== WORK TO COMPLETE ==
Write out exactly the lines from the start of the entries through the one that contains "R103: 8.2k (BR_L, LINE) -> 10k (BR_L, LINE)", including both.

Stored entries:
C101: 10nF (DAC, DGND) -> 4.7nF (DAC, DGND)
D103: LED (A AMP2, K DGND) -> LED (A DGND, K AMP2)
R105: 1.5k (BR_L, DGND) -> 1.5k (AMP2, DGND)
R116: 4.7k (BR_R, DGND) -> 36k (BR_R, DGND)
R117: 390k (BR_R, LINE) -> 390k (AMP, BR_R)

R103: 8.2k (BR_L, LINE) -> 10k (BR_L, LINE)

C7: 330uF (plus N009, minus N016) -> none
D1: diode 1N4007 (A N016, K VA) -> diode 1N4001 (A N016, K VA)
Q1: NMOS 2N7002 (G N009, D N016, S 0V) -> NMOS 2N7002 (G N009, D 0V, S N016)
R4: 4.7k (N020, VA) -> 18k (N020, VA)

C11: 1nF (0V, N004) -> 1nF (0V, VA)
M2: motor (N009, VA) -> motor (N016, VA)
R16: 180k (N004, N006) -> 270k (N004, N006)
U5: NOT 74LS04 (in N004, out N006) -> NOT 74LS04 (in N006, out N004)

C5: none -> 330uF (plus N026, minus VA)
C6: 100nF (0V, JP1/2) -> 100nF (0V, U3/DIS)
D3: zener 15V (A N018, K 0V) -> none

== ANSWER SPACE ==
C101: 10nF (DAC, DGND) -> 4.7nF (DAC, DGND)
D103: LED (A AMP2, K DGND) -> LED (A DGND, K AMP2)
R105: 1.5k (BR_L, DGND) -> 1.5k (AMP2, DGND)
R116: 4.7k (BR_R, DGND) -> 36k (BR_R, DGND)
R117: 390k (BR_R, LINE) -> 390k (AMP, BR_R)

R103: 8.2k (BR_L, LINE) -> 10k (BR_L, LINE)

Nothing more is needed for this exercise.